Source records

== == ==

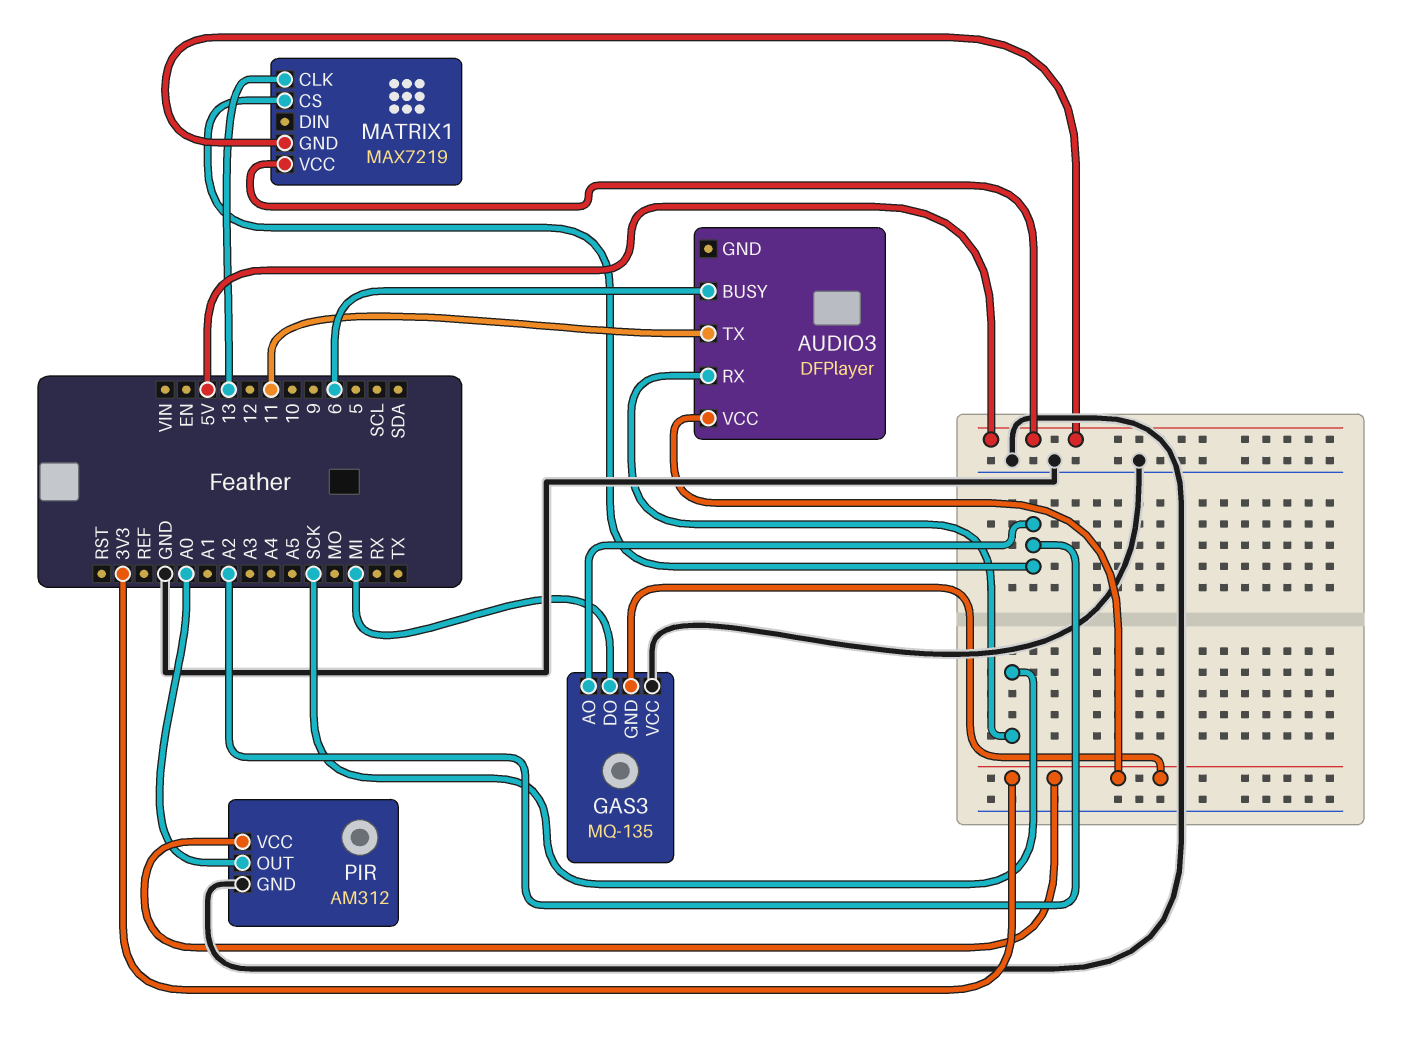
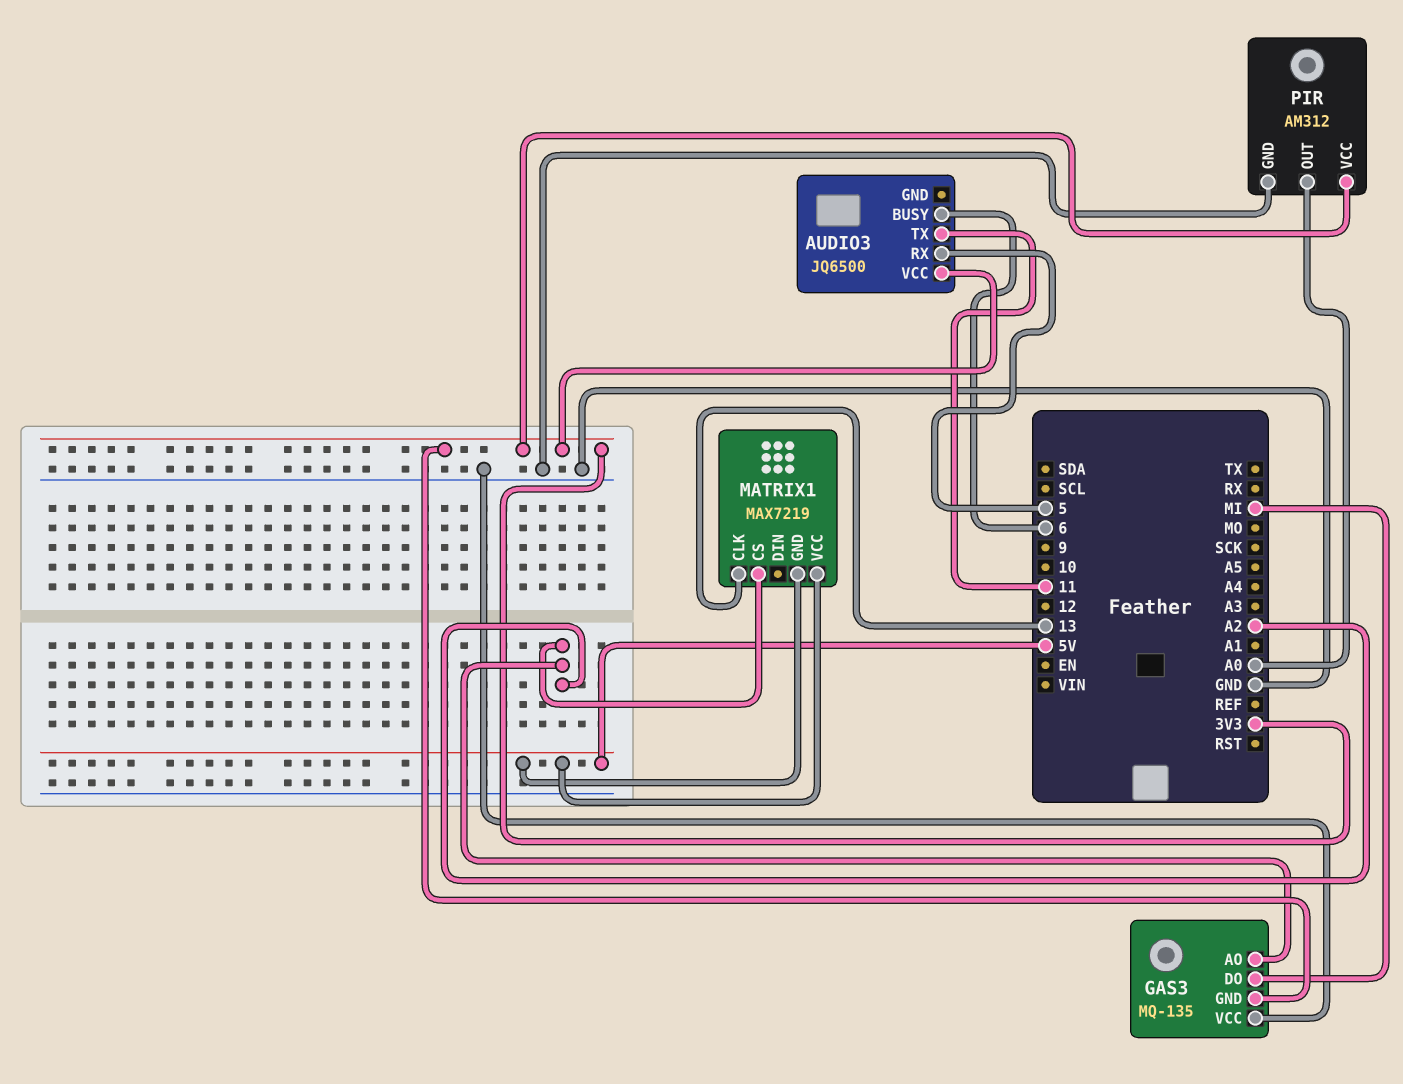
AUDIO3: DFPlayer -> JQ6500
AUDIO3 pin RX: SCK -> 5

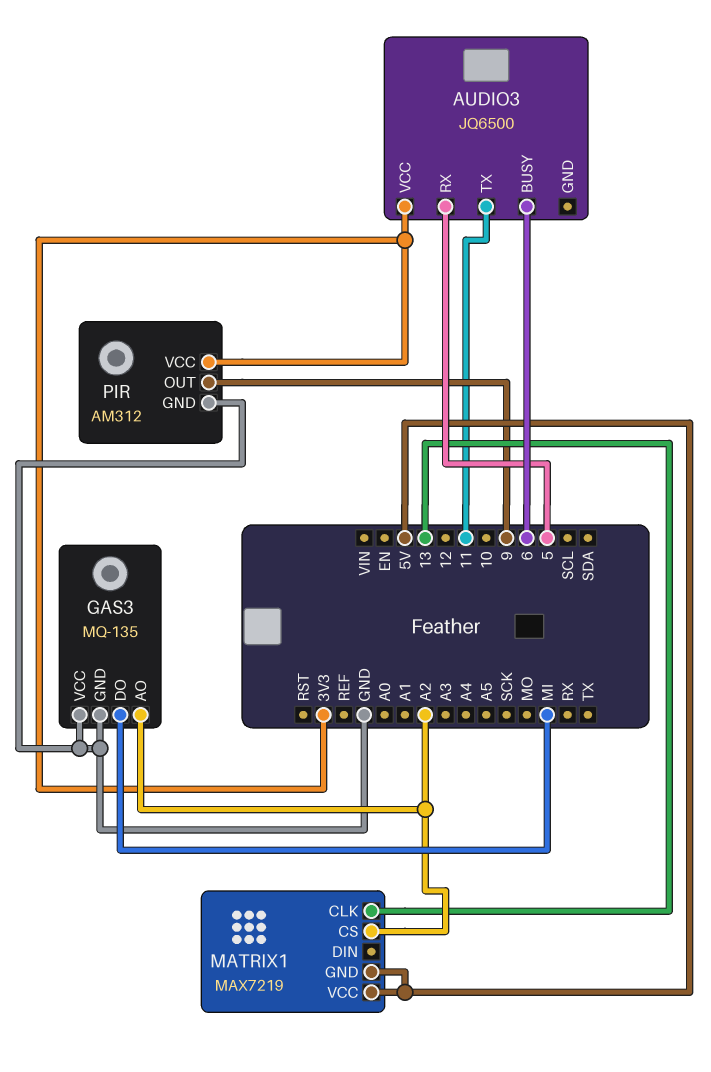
GAS3 pin GND: 3V3 -> GND
PIR pin OUT: A0 -> 9

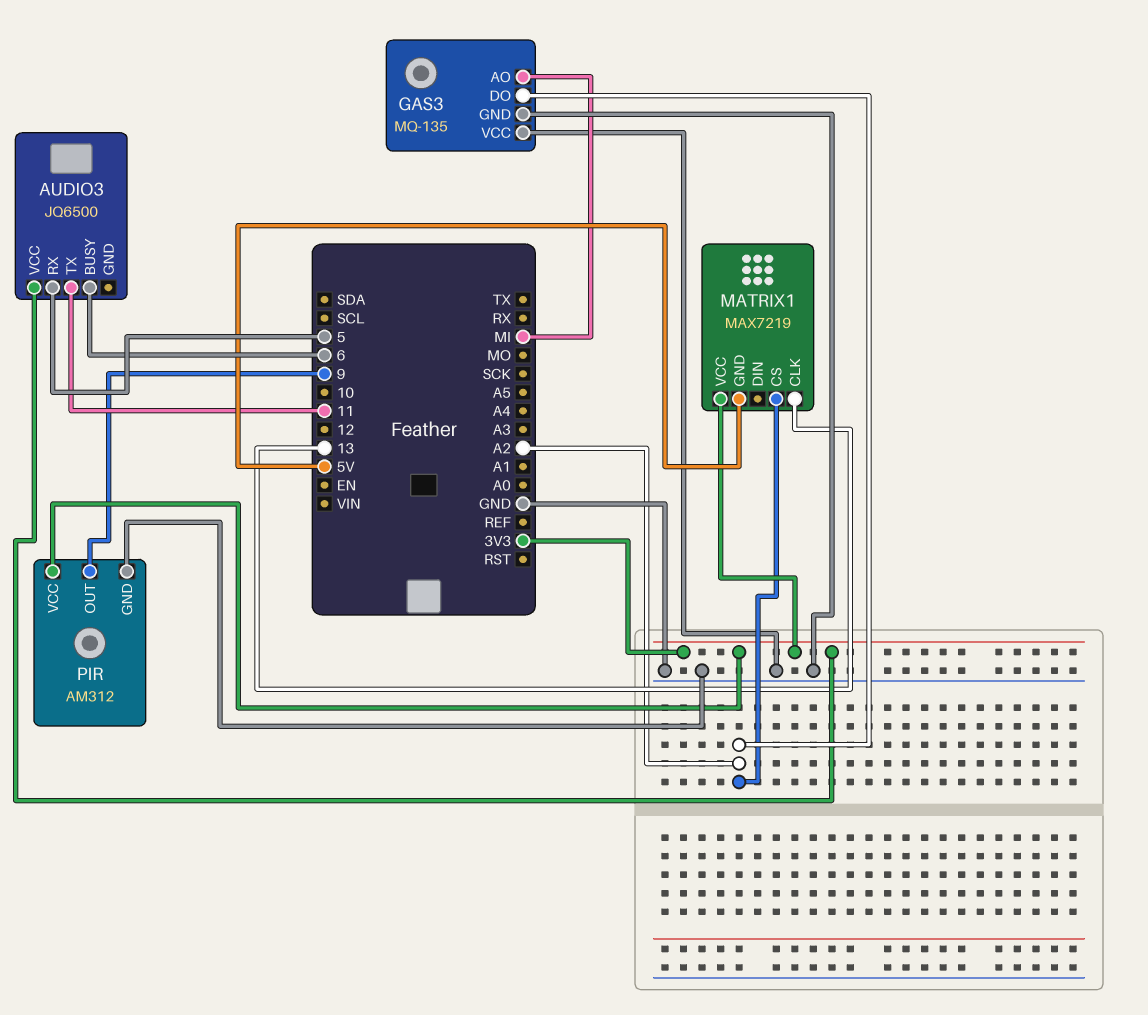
GAS3 pin AO: A2 -> MI
GAS3 pin DO: MI -> A2
MATRIX1 pin VCC: 5V -> 3V3

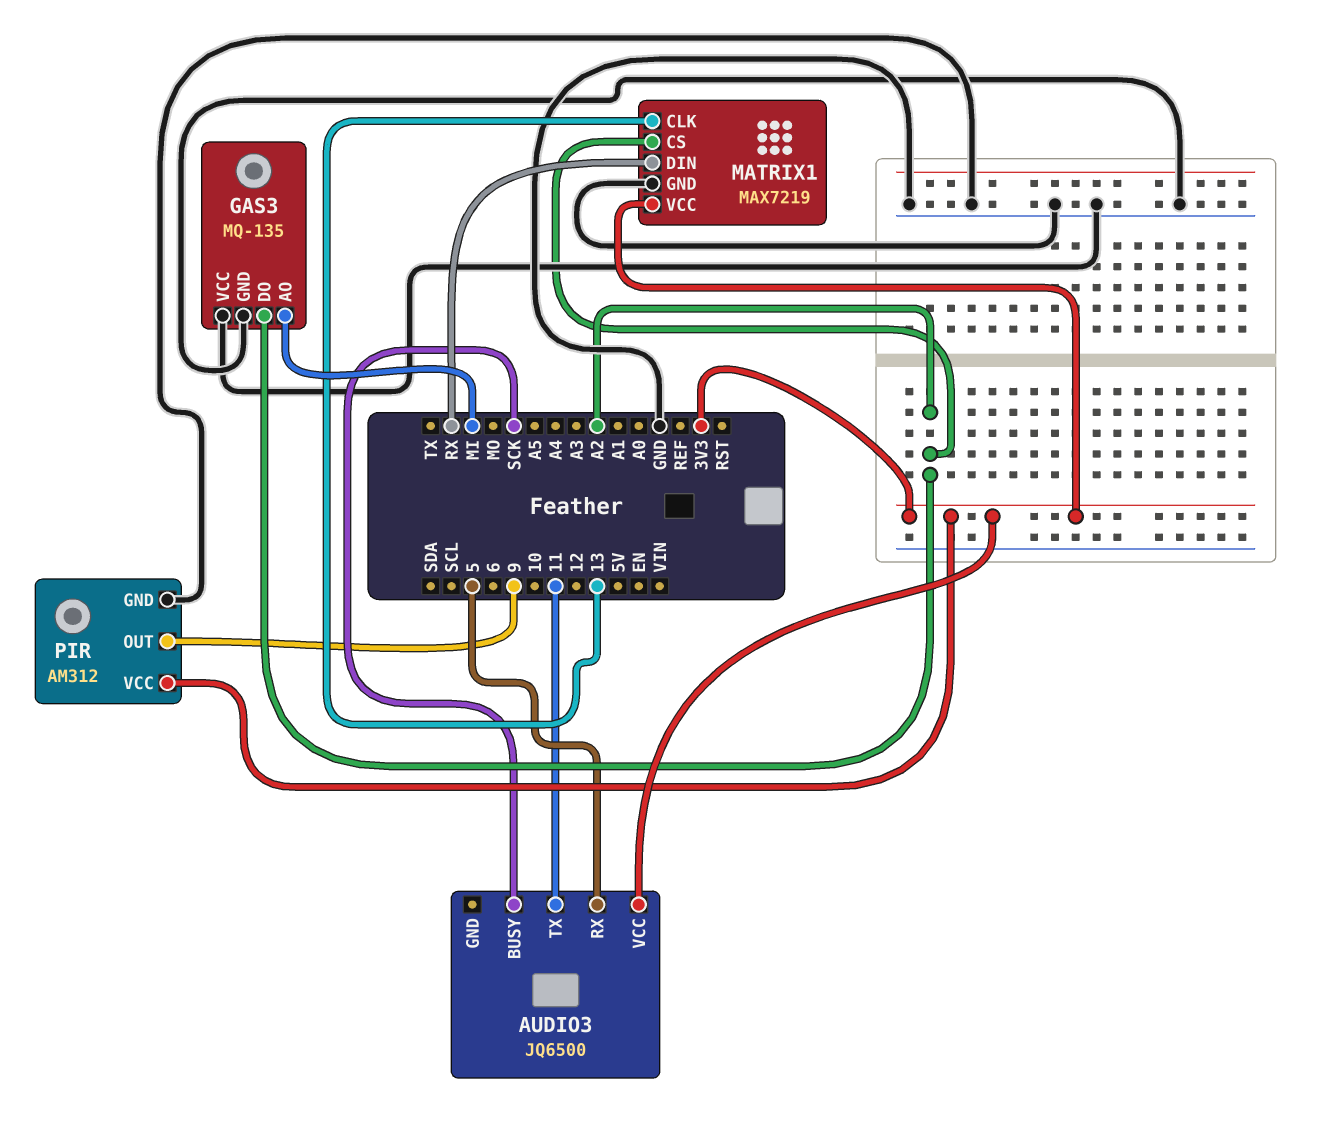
AUDIO3 pin BUSY: 6 -> SCK
MATRIX1 pin DIN: none -> RX
MATRIX1 pin GND: 5V -> GND

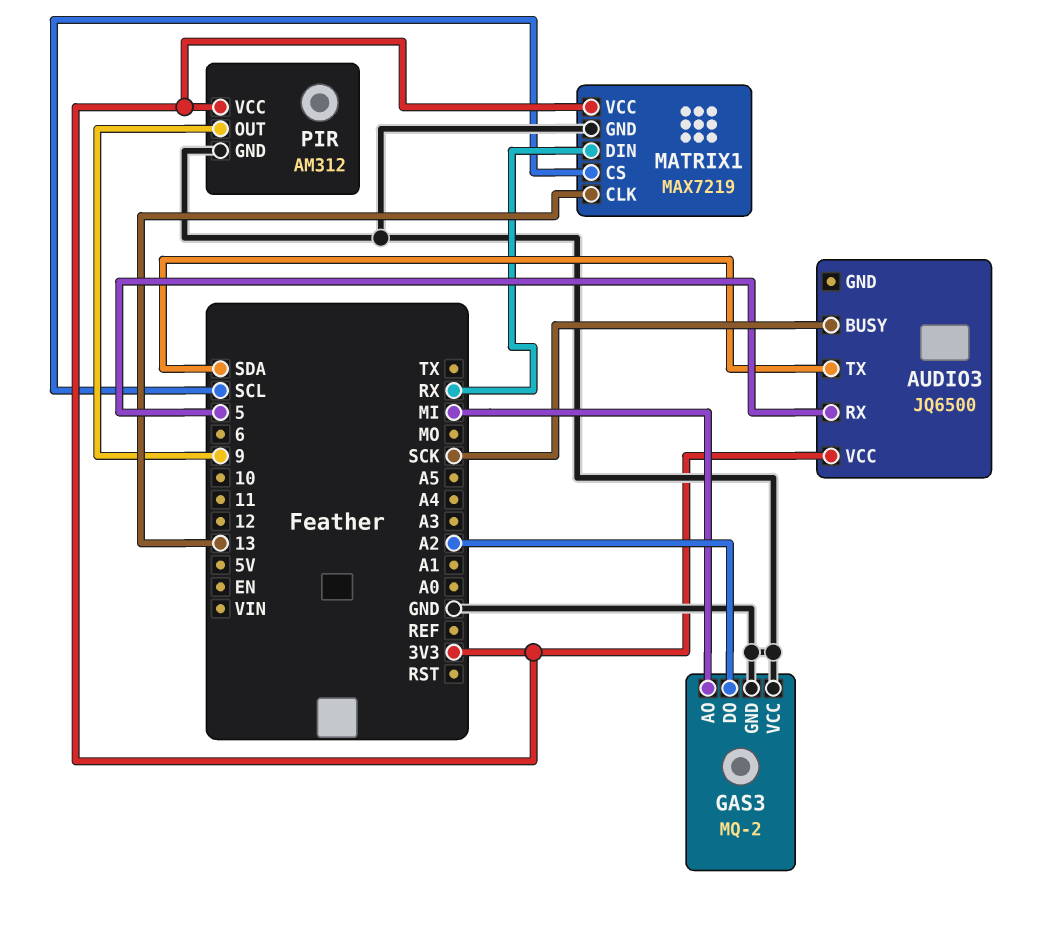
AUDIO3 pin TX: 11 -> SDA
GAS3: MQ-135 -> MQ-2
MATRIX1 pin CS: A2 -> SCL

== == ==

Task description :: Output every entry exactly as given; pictures are not part of the copy.

Exercise answer ::
AUDIO3: DFPlayer -> JQ6500
AUDIO3 pin RX: SCK -> 5

GAS3 pin GND: 3V3 -> GND
PIR pin OUT: A0 -> 9

GAS3 pin AO: A2 -> MI
GAS3 pin DO: MI -> A2
MATRIX1 pin VCC: 5V -> 3V3

AUDIO3 pin BUSY: 6 -> SCK
MATRIX1 pin DIN: none -> RX
MATRIX1 pin GND: 5V -> GND

AUDIO3 pin TX: 11 -> SDA
GAS3: MQ-135 -> MQ-2
MATRIX1 pin CS: A2 -> SCL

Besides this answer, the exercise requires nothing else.